• [Exercise goal]:
Please repeat the whole listing exactly, but leave out any picture it holds.

• [Data for processing]:
╔══
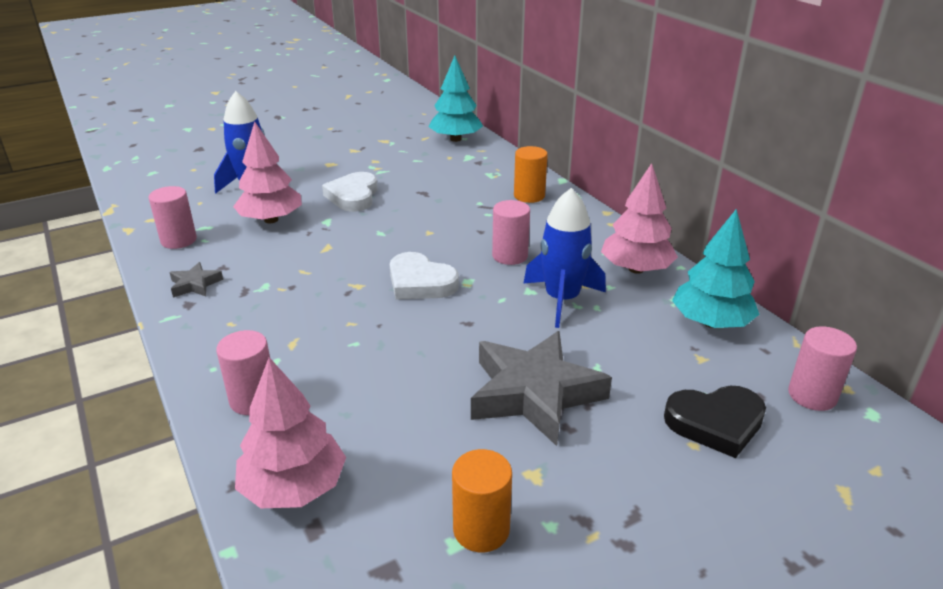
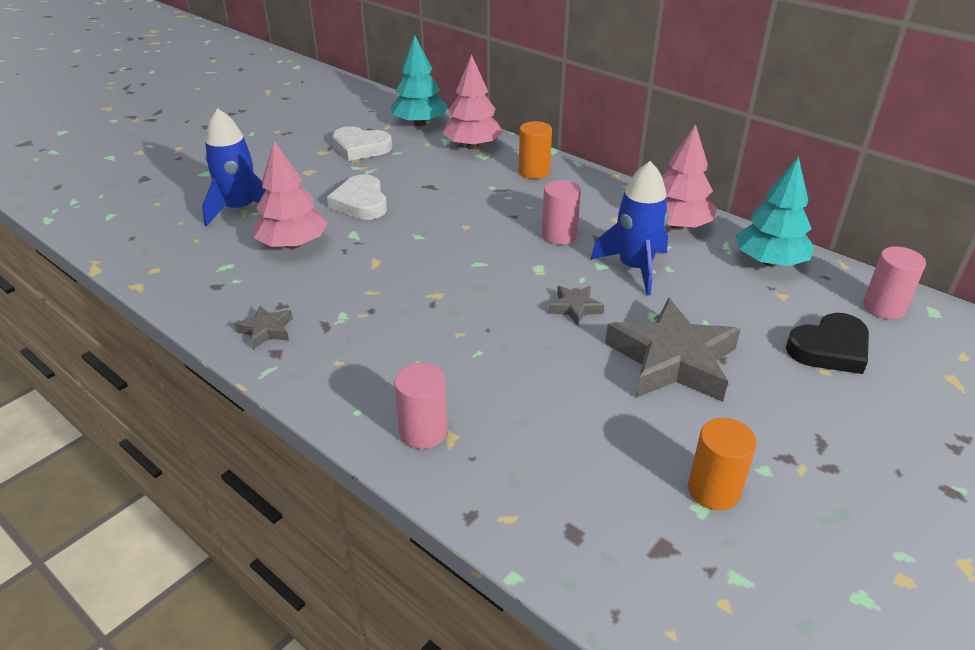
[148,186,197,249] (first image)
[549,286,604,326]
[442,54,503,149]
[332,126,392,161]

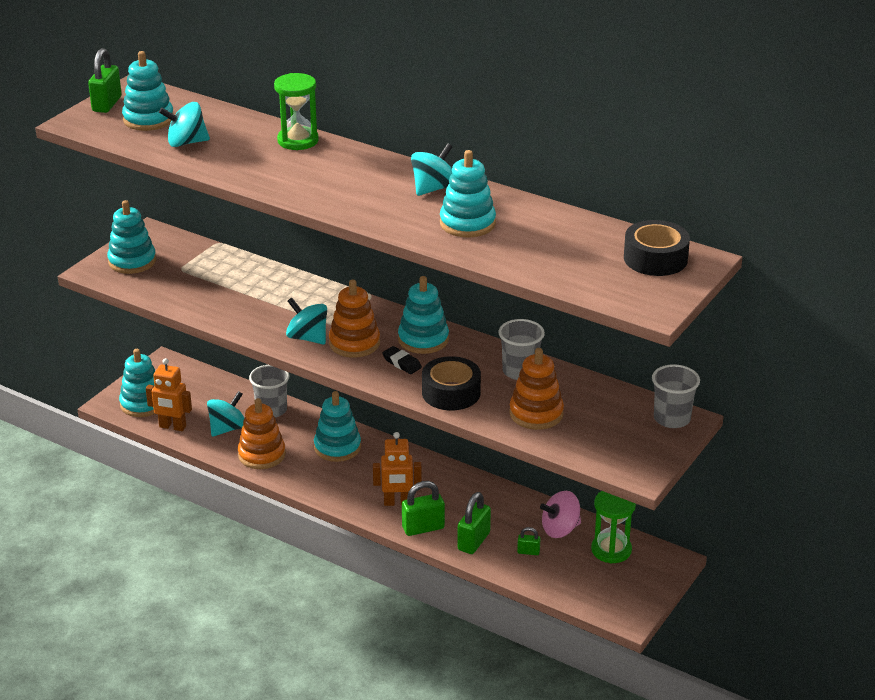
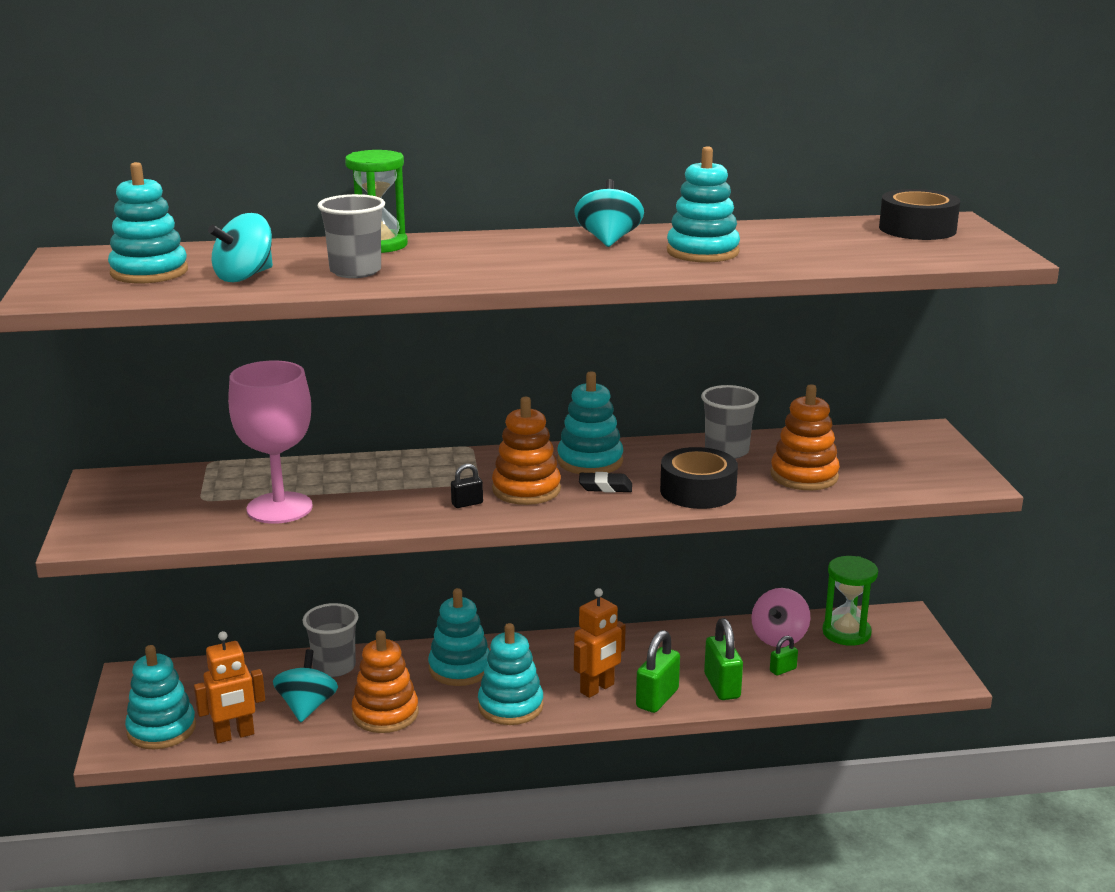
[88,48,122,113] (first image)
[228,361,313,524]
[478,623,544,725]
[318,194,385,278]
[451,464,483,508]

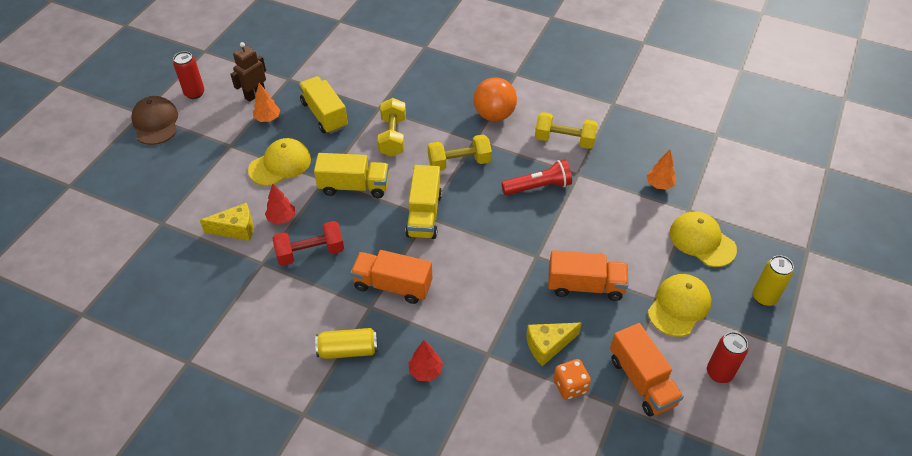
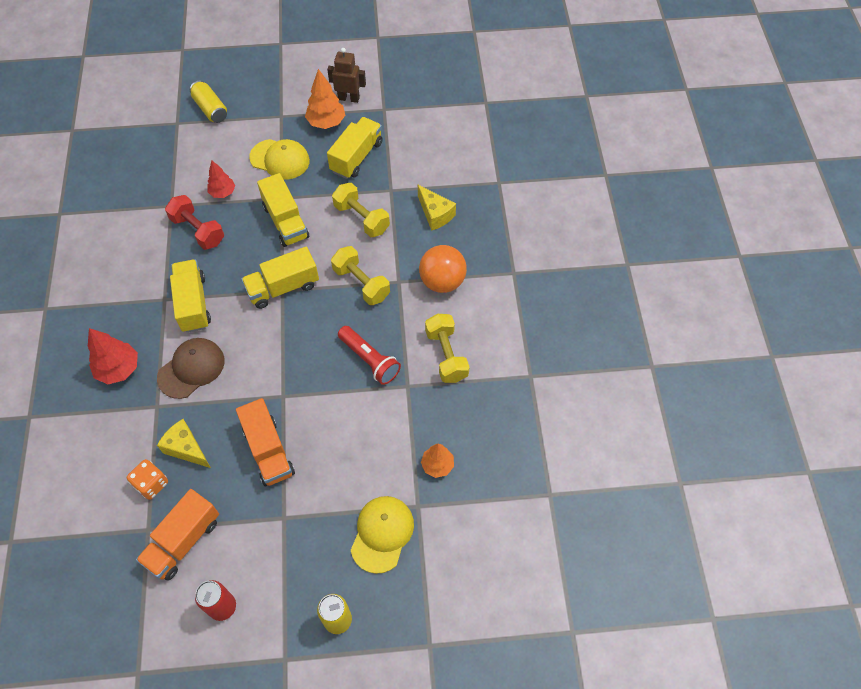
[173,51,204,99] (first image)
[648,274,711,337] (first image)
[157,338,225,399]
[418,185,456,231]
[190,81,227,123]
[170,259,211,333]
[332,183,390,237]
[305,69,345,129]
[88,328,138,384]

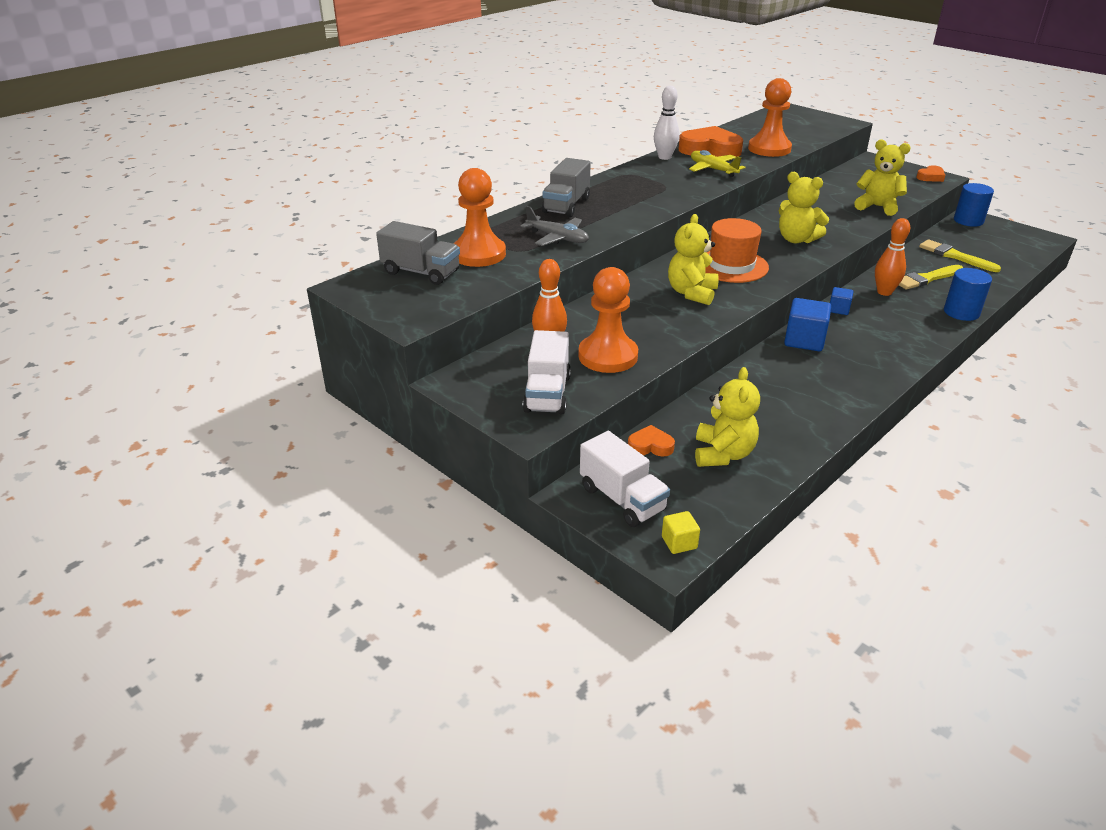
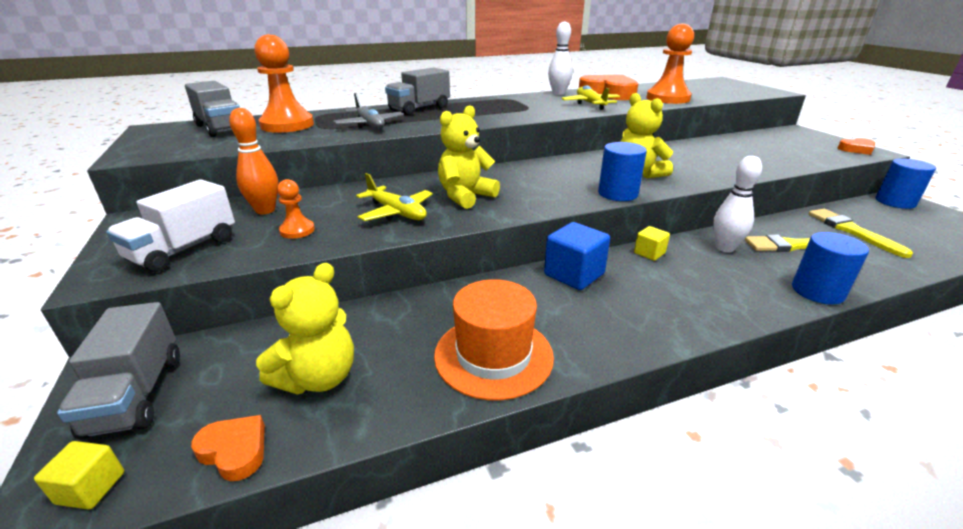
[854,139,911,216] (first image)
[356,173,433,221]
[598,142,647,201]
[191,415,265,481]
[434,279,554,400]
[57,302,180,440]
[634,226,670,261]
[713,156,762,252]
[277,179,315,239]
╚══
• [Answer for the task]:
[148,186,197,249] (first image)
[549,286,604,326]
[442,54,503,149]
[332,126,392,161]

[88,48,122,113] (first image)
[228,361,313,524]
[478,623,544,725]
[318,194,385,278]
[451,464,483,508]

[173,51,204,99] (first image)
[648,274,711,337] (first image)
[157,338,225,399]
[418,185,456,231]
[190,81,227,123]
[170,259,211,333]
[332,183,390,237]
[305,69,345,129]
[88,328,138,384]

[854,139,911,216] (first image)
[356,173,433,221]
[598,142,647,201]
[191,415,265,481]
[434,279,554,400]
[57,302,180,440]
[634,226,670,261]
[713,156,762,252]
[277,179,315,239]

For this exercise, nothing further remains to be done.